◆ GIVEN INFORMATION ◆
=-=-=-=-=

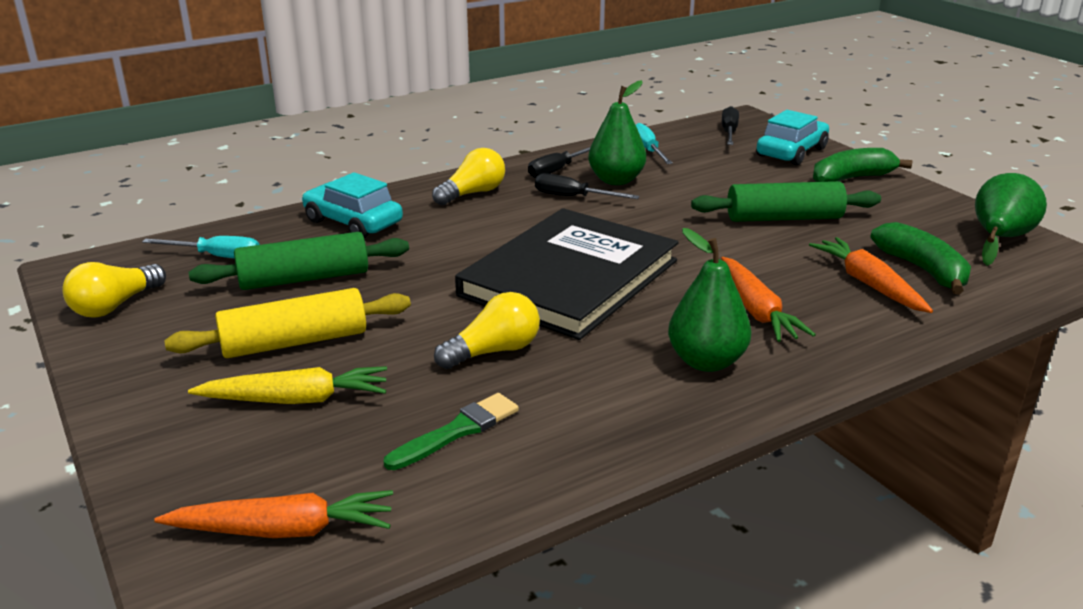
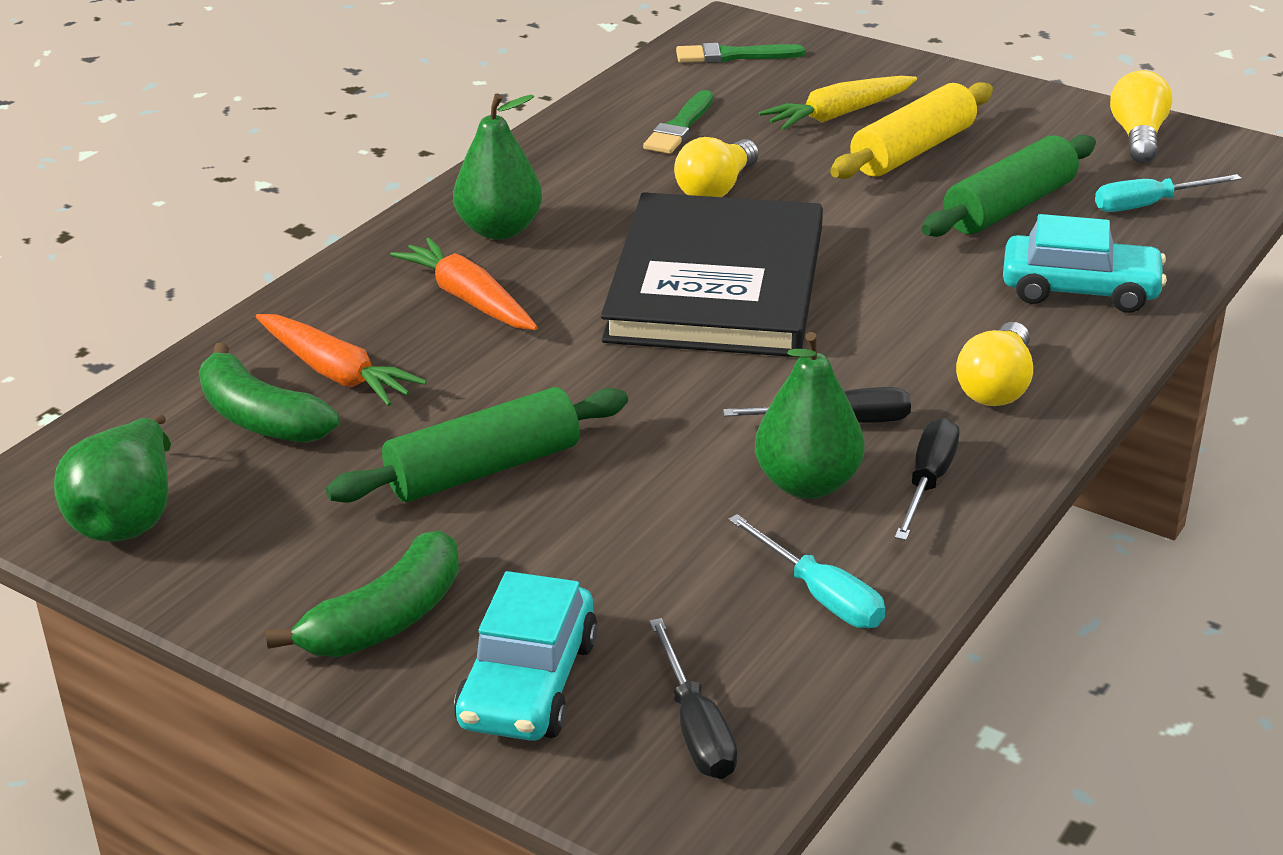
camera: 155 degrees right, 5 degrees up
orange carrot [154,490,393,538] -> green brush [676,43,805,63]

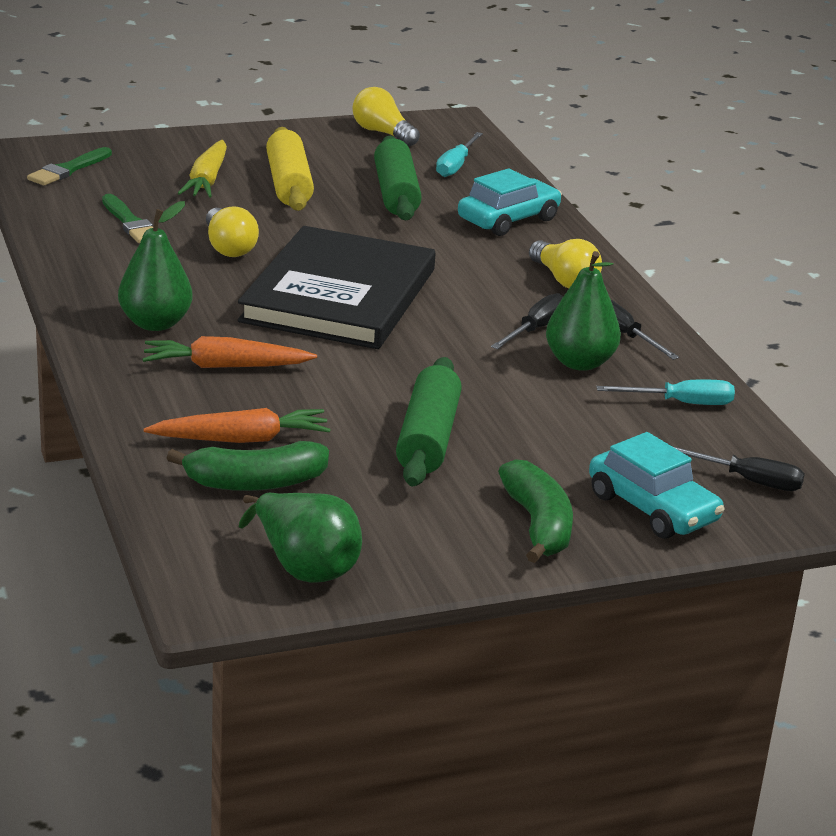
camera: 55 degrees left, 5 degrees down
black book [601,192,823,357] -> black book turned 60 degrees clockwise [238,226,436,349]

=-=-=-=-=

◆ WHAT TO PRODUCE ◆
Reproduce the listing exactly. Do not include its images.

◆ ANSWER TO THE PROBLEM ◆
camera: 155 degrees right, 5 degrees up
orange carrot [154,490,393,538] -> green brush [676,43,805,63]

camera: 55 degrees left, 5 degrees down
black book [601,192,823,357] -> black book turned 60 degrees clockwise [238,226,436,349]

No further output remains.